• [Work task]:
Please transcribe, exactly and only, the lines of the records below from the one holding "orange plane 94,396,128,116" to the very end.

Coordinate-based change listings
/---
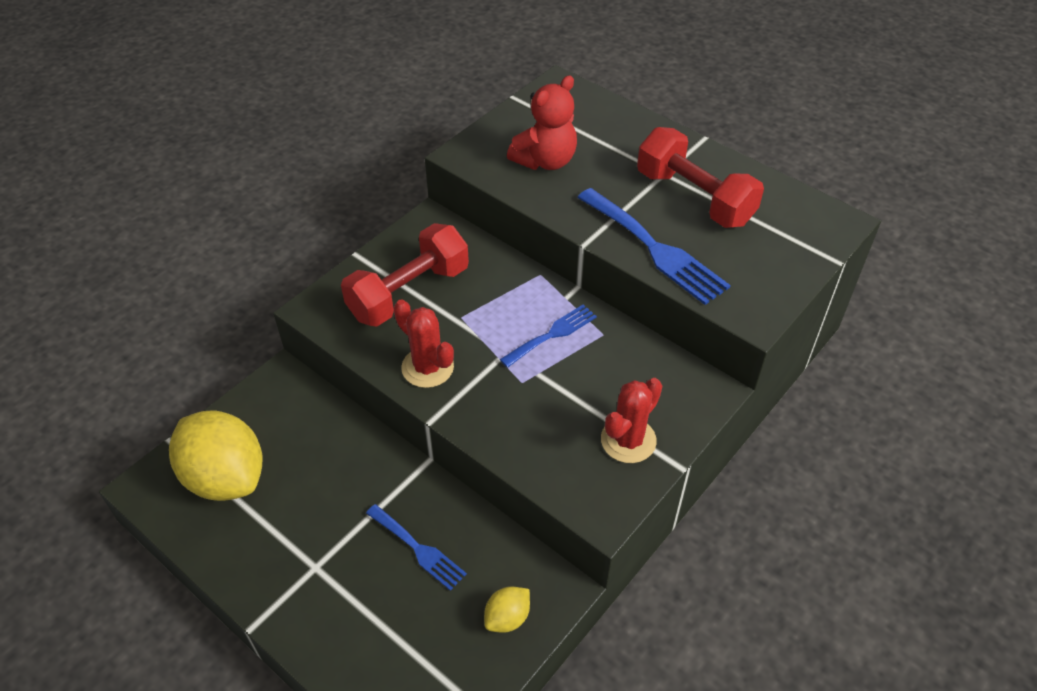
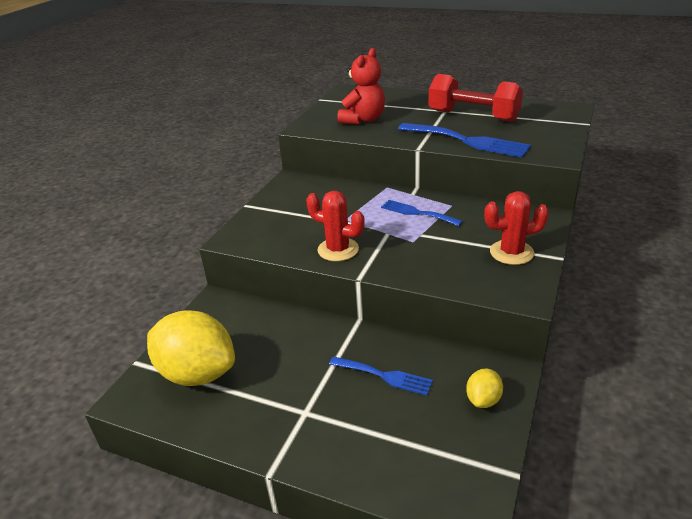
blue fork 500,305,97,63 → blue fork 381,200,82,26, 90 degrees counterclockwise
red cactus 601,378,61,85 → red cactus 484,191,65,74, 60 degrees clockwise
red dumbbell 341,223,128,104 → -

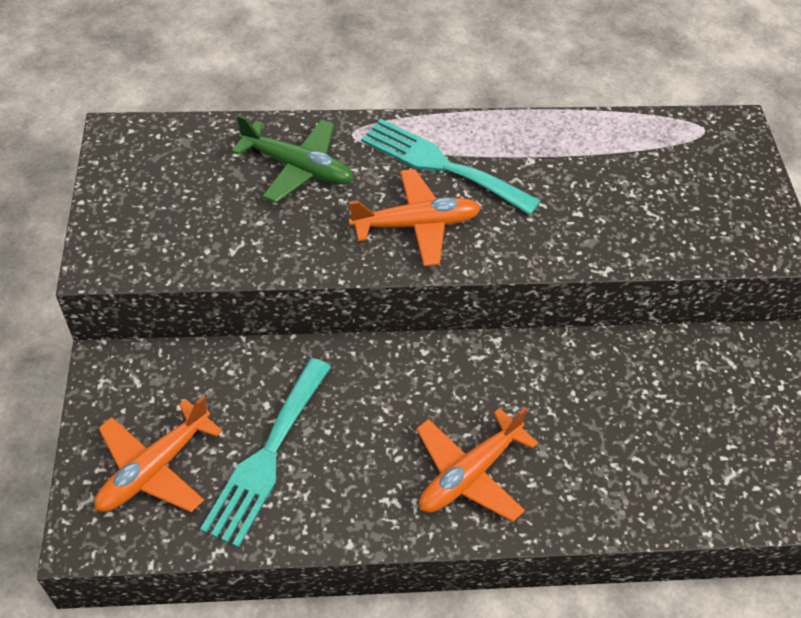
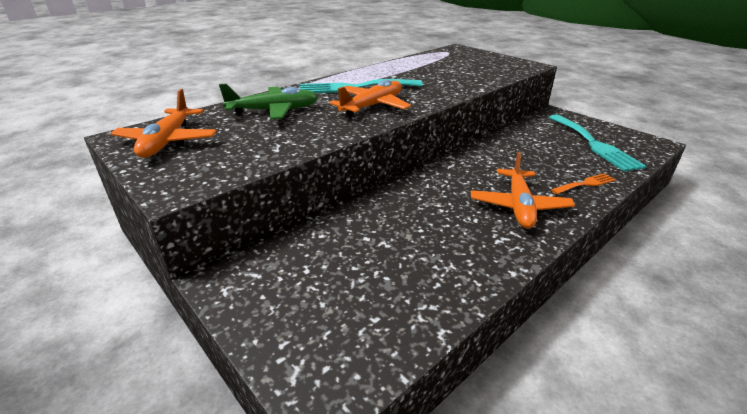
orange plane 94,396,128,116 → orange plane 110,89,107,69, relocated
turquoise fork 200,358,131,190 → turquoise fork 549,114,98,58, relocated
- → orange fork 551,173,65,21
\---
• [Final answer]:
orange plane 94,396,128,116 → orange plane 110,89,107,69, relocated
turquoise fork 200,358,131,190 → turquoise fork 549,114,98,58, relocated
- → orange fork 551,173,65,21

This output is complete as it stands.